**Extracted entries**
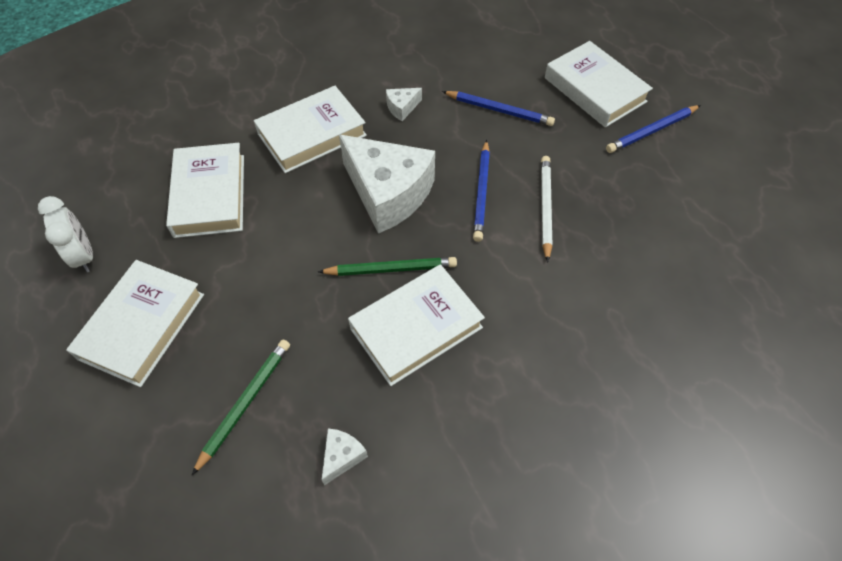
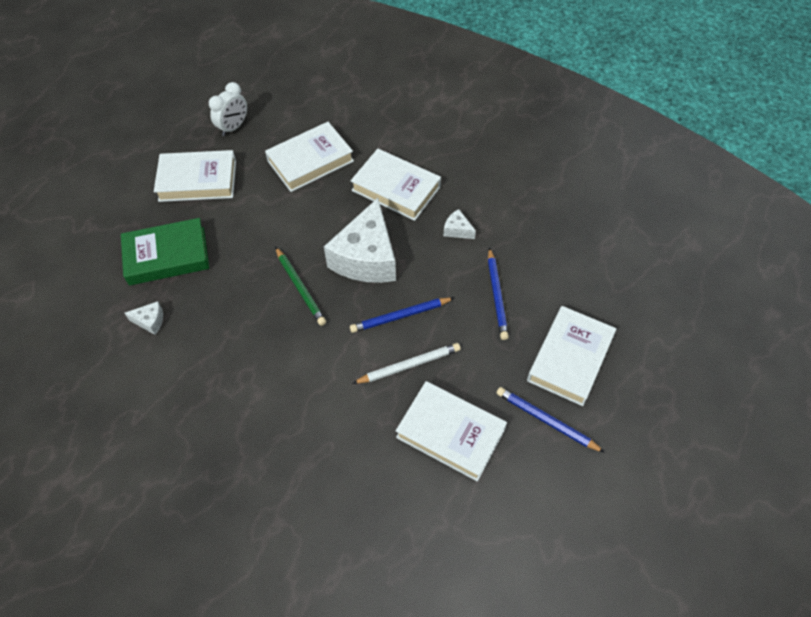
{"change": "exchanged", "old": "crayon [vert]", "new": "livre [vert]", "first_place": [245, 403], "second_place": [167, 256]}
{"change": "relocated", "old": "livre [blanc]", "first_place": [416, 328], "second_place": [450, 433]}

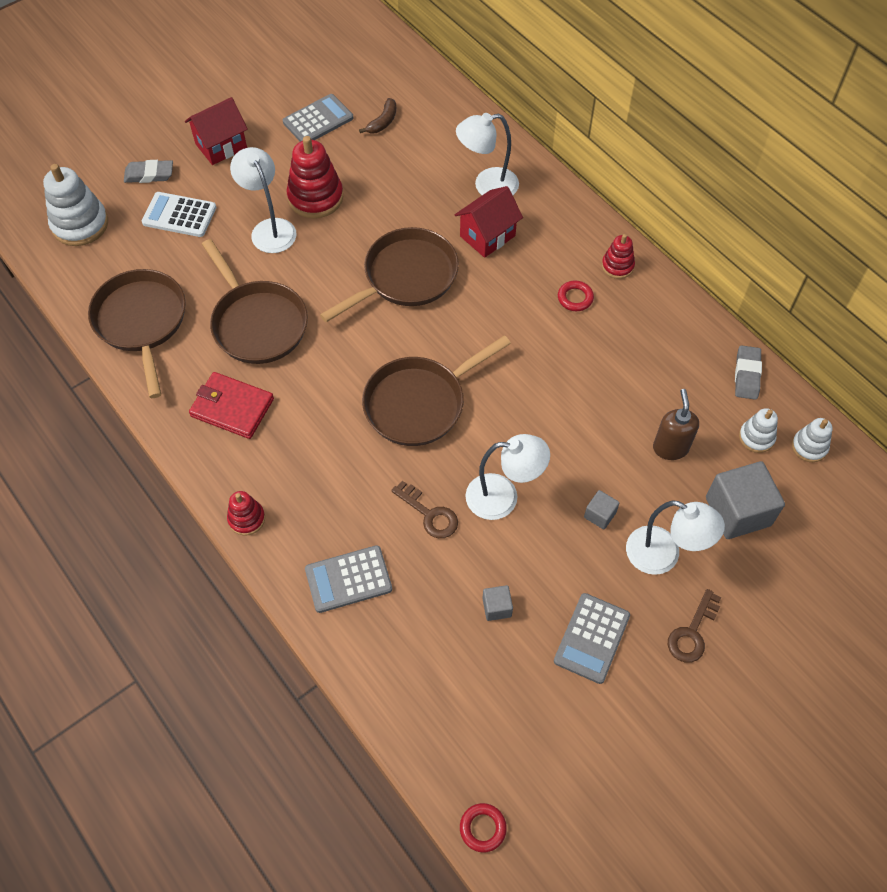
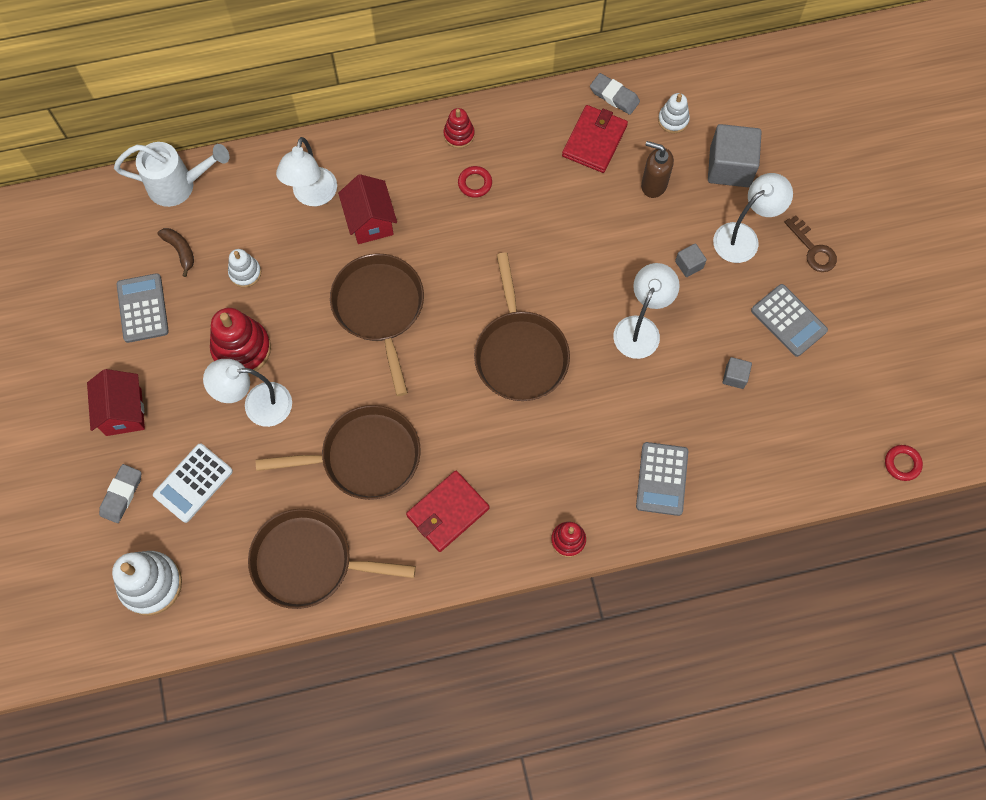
{"change": "missing", "old": "clé [marron]", "first_place": [429, 514]}
{"change": "relocated", "old": "jouet à empiler [blanc]", "first_place": [809, 447], "second_place": [245, 273]}
{"change": "appeared", "new": "arrosoir [blanc]", "second_place": [179, 185]}
{"change": "appeared", "new": "portefeuille [rouge]", "second_place": [594, 141]}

**Problem statement**
Retype all the records shown above, character for character. Omit every picture.

**Answer space**
{"change": "exchanged", "old": "crayon [vert]", "new": "livre [vert]", "first_place": [245, 403], "second_place": [167, 256]}
{"change": "relocated", "old": "livre [blanc]", "first_place": [416, 328], "second_place": [450, 433]}

{"change": "missing", "old": "clé [marron]", "first_place": [429, 514]}
{"change": "relocated", "old": "jouet à empiler [blanc]", "first_place": [809, 447], "second_place": [245, 273]}
{"change": "appeared", "new": "arrosoir [blanc]", "second_place": [179, 185]}
{"change": "appeared", "new": "portefeuille [rouge]", "second_place": [594, 141]}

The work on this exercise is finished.